- **What is expected**
Repeat the entries below exactly, pictures excluded.

Version difference data
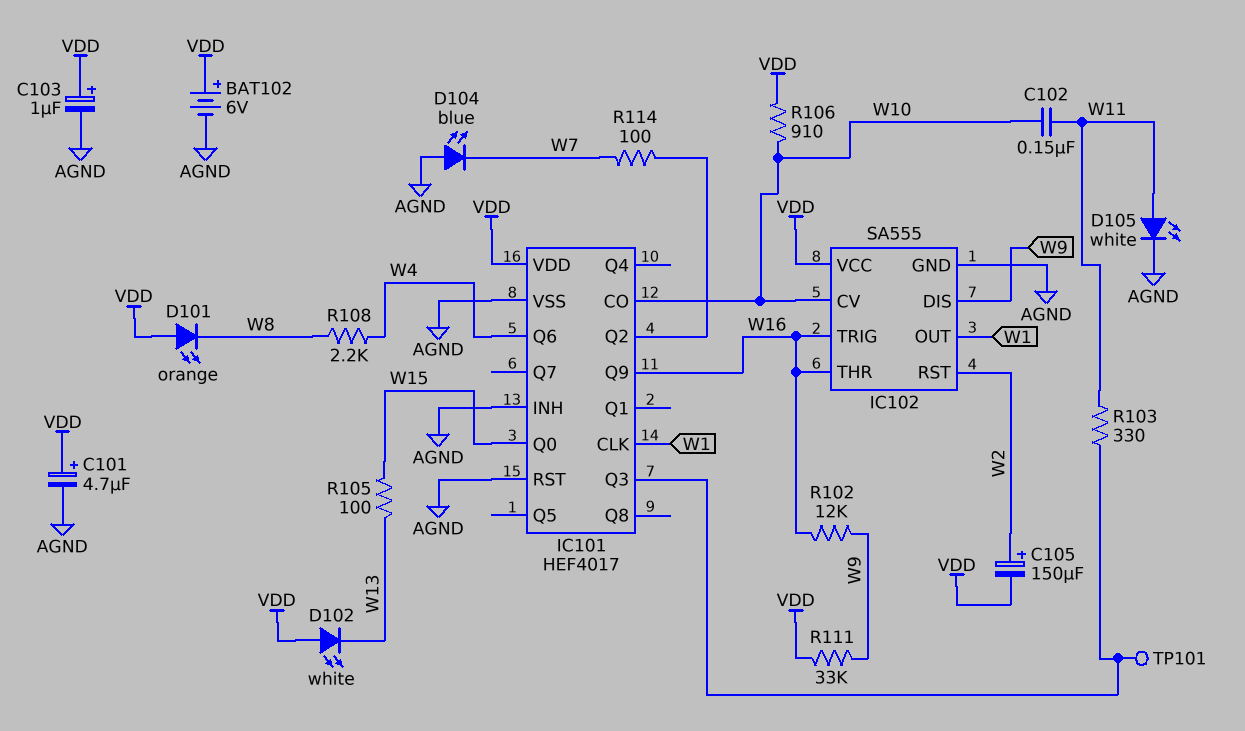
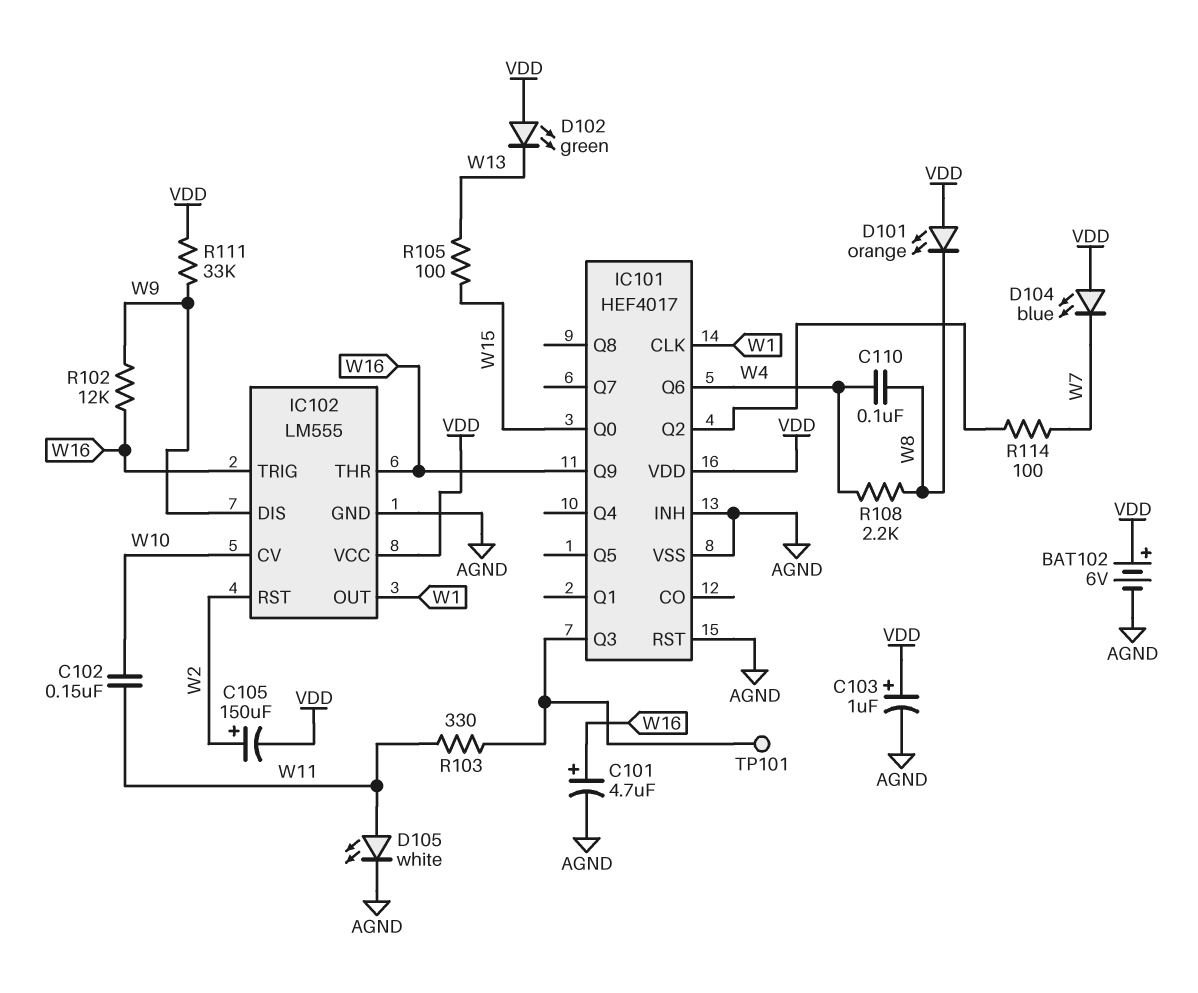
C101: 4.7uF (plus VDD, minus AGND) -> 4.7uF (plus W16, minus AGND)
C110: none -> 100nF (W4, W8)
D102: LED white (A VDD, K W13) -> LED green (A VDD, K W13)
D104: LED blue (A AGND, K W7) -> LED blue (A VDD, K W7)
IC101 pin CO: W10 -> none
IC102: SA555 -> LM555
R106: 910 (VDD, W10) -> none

- **Answer space**
C101: 4.7uF (plus VDD, minus AGND) -> 4.7uF (plus W16, minus AGND)
C110: none -> 100nF (W4, W8)
D102: LED white (A VDD, K W13) -> LED green (A VDD, K W13)
D104: LED blue (A AGND, K W7) -> LED blue (A VDD, K W7)
IC101 pin CO: W10 -> none
IC102: SA555 -> LM555
R106: 910 (VDD, W10) -> none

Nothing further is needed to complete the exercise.